Required work: Retype each entry verbatim. Do not include the images.

Items from a dataset:
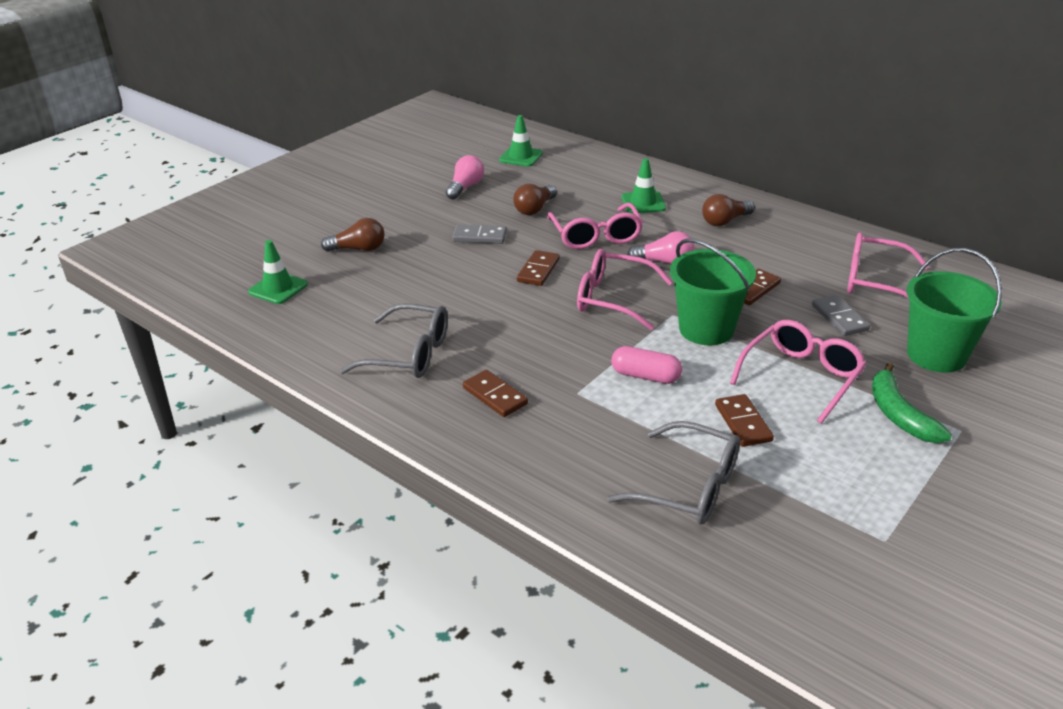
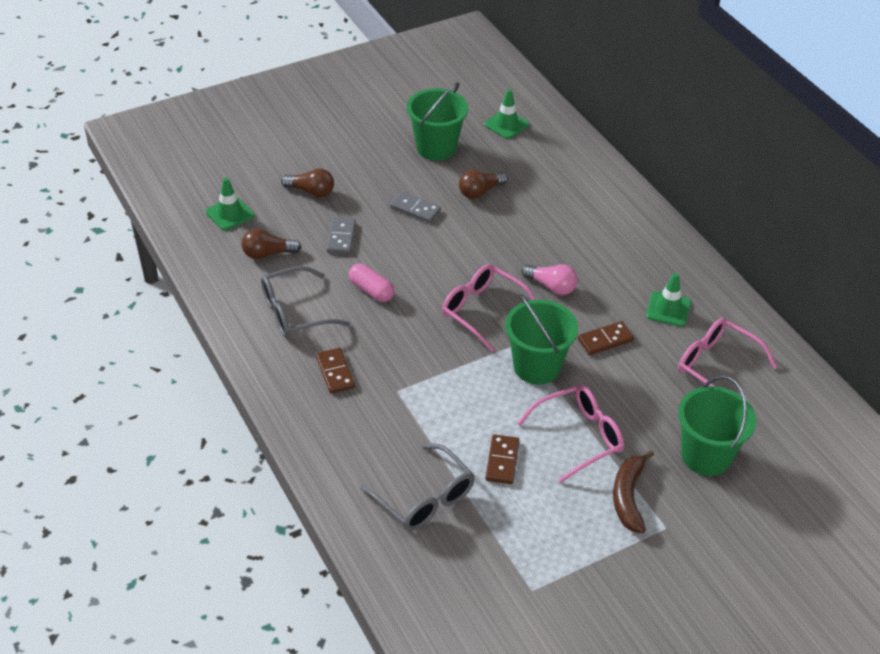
camera: 20 degrees right, 10 degrees up
grey glasses [340,304,448,378] -> grey glasses turned 120 degrees clockwise [261,266,350,338]
pink light bulb [446,155,484,200] -> green bucket [407,82,468,161]
brown domino [517,250,560,286] -> none
pink glasses [547,203,643,249] -> none
pink capsule [611,346,682,384] -> pink capsule moved to [349,264,394,302]
green traffic cone [622,158,666,213] -> green traffic cone moved to [646,273,691,327]
brown light bulb [702,194,755,226] -> brown light bulb moved to [242,229,301,259]
grey domino [812,295,870,336] -> grey domino moved to [327,217,356,254]
green banana [872,362,952,443] -> brown banana [613,450,654,534]

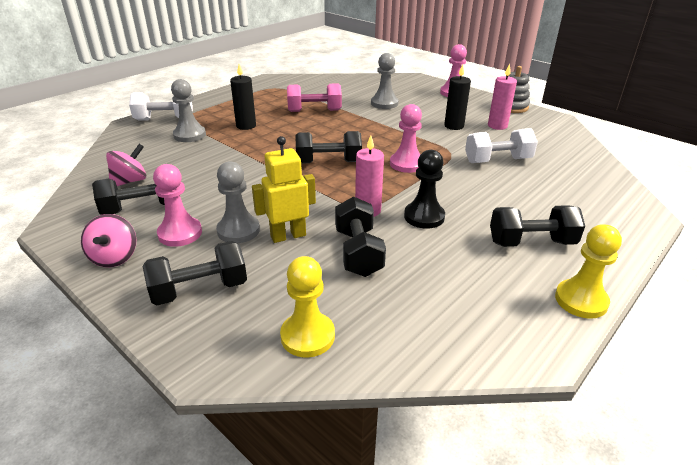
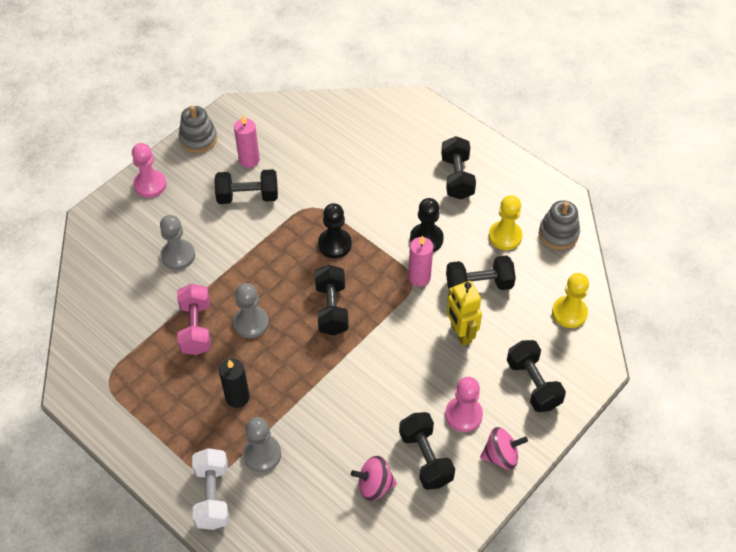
camera: 90 degrees left, 20 degrees up
pink spinning top [106,144,146,186] -> pink spinning top turned 45 degrees counterclockwise [351,456,397,501]
grey pawn [216,161,260,243] -> grey pawn moved to [233,283,269,338]
pink pawn [390,104,422,173] -> black pawn [318,203,352,258]
black candle [444,64,471,130] -> black dumbbell [214,169,278,204]
white dumbbell [465,128,538,163] -> none
yellow pawn [555,224,622,319] -> yellow pawn moved to [489,195,523,250]
none -> grey stacking toy [539,200,580,250]

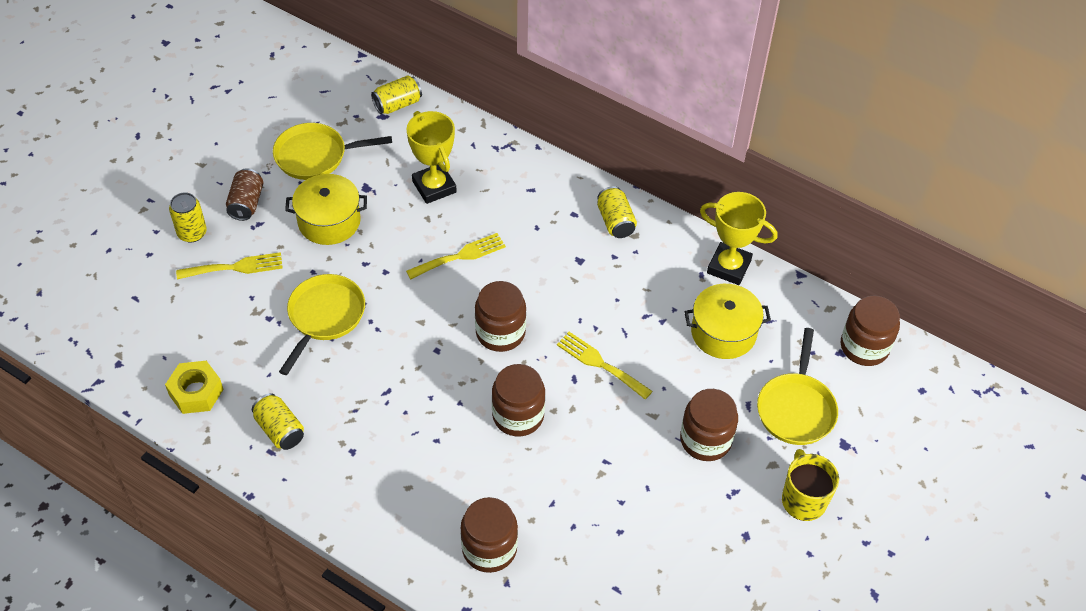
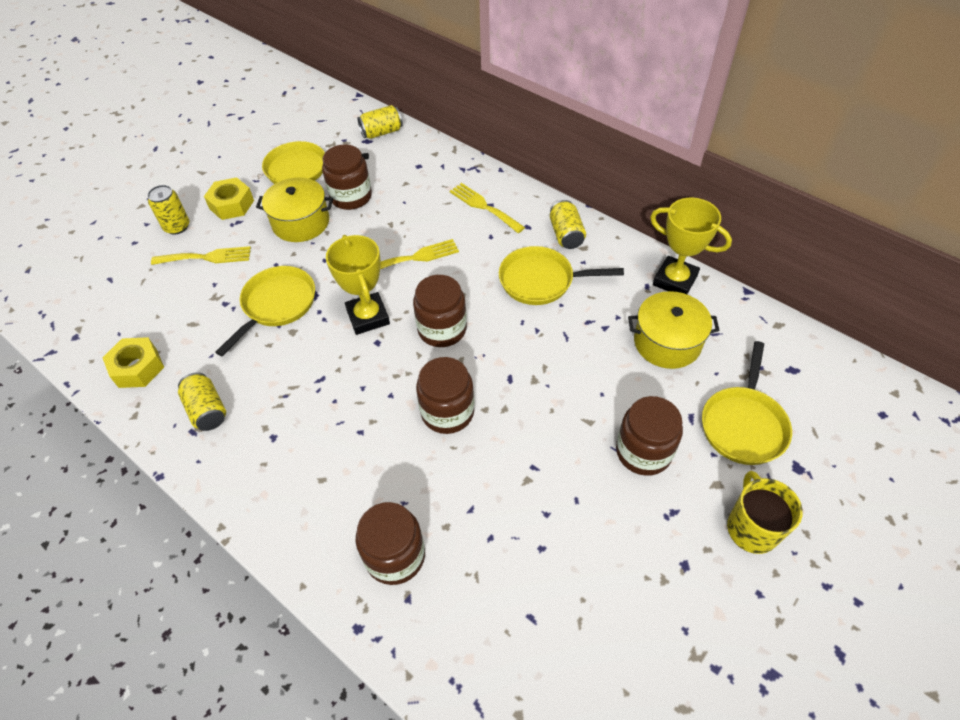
camera: 10 degrees right, 0 degrees up
brown can [226,169,263,221] -> yellow nut [204,177,254,220]
yellow trophy [406,111,457,204] -> yellow trophy moved to [326,235,390,335]
yellow fork [557,332,653,399] -> yellow fork moved to [450,183,525,233]
brown jar [841,296,900,366] -> brown jar moved to [322,145,372,210]
none -> yellow pan [499,246,624,305]

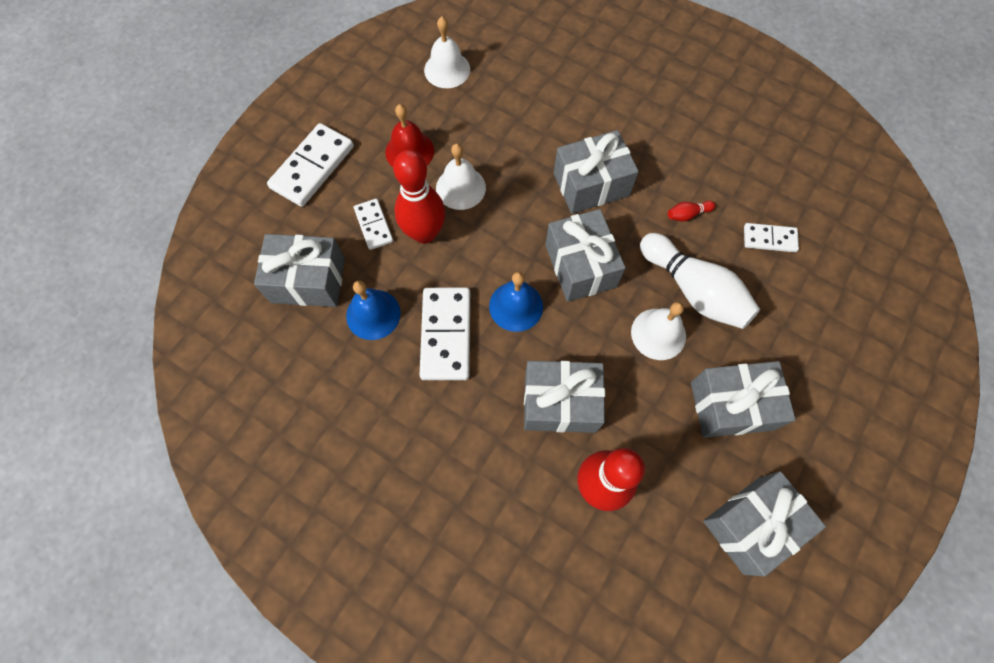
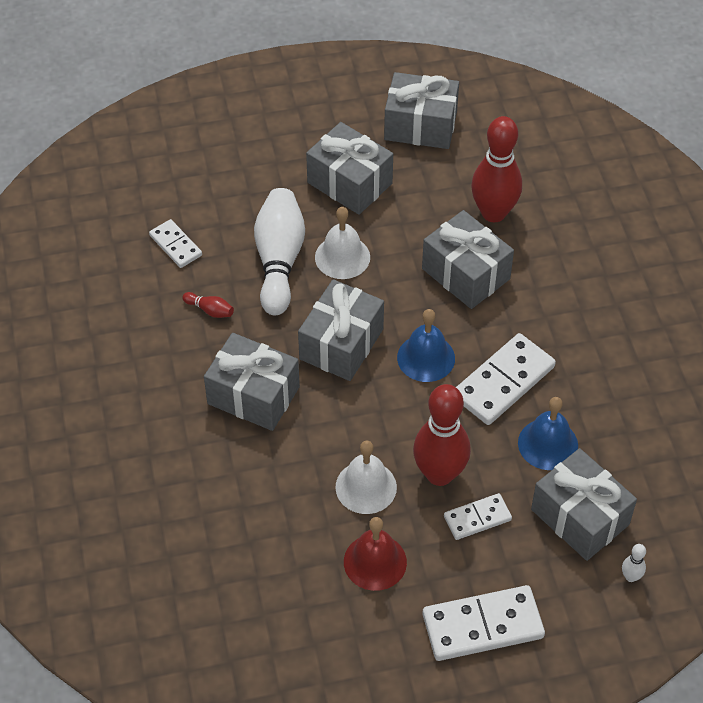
camera: 135 degrees left, 15 degrees down
white domino [354,198,393,250] -> white domino turned 45 degrees clockwise [444,493,512,540]
white bell [424,17,470,88] -> none
none -> white bowling pin [622,544,646,582]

Expected output:
camera: 20 degrees right, 10 degrees up
grey glasses [340,304,448,378] -> grey glasses turned 120 degrees clockwise [261,266,350,338]
pink light bulb [446,155,484,200] -> green bucket [407,82,468,161]
brown domino [517,250,560,286] -> none
pink glasses [547,203,643,249] -> none
pink capsule [611,346,682,384] -> pink capsule moved to [349,264,394,302]
green traffic cone [622,158,666,213] -> green traffic cone moved to [646,273,691,327]
brown light bulb [702,194,755,226] -> brown light bulb moved to [242,229,301,259]
grey domino [812,295,870,336] -> grey domino moved to [327,217,356,254]
green banana [872,362,952,443] -> brown banana [613,450,654,534]

camera: 90 degrees left, 20 degrees up
pink spinning top [106,144,146,186] -> pink spinning top turned 45 degrees counterclockwise [351,456,397,501]
grey pawn [216,161,260,243] -> grey pawn moved to [233,283,269,338]
pink pawn [390,104,422,173] -> black pawn [318,203,352,258]
black candle [444,64,471,130] -> black dumbbell [214,169,278,204]
white dumbbell [465,128,538,163] -> none
yellow pawn [555,224,622,319] -> yellow pawn moved to [489,195,523,250]
none -> grey stacking toy [539,200,580,250]

camera: 10 degrees right, 0 degrees up
brown can [226,169,263,221] -> yellow nut [204,177,254,220]
yellow trophy [406,111,457,204] -> yellow trophy moved to [326,235,390,335]
yellow fork [557,332,653,399] -> yellow fork moved to [450,183,525,233]
brown jar [841,296,900,366] -> brown jar moved to [322,145,372,210]
none -> yellow pan [499,246,624,305]

camera: 135 degrees left, 15 degrees down
white domino [354,198,393,250] -> white domino turned 45 degrees clockwise [444,493,512,540]
white bell [424,17,470,88] -> none
none -> white bowling pin [622,544,646,582]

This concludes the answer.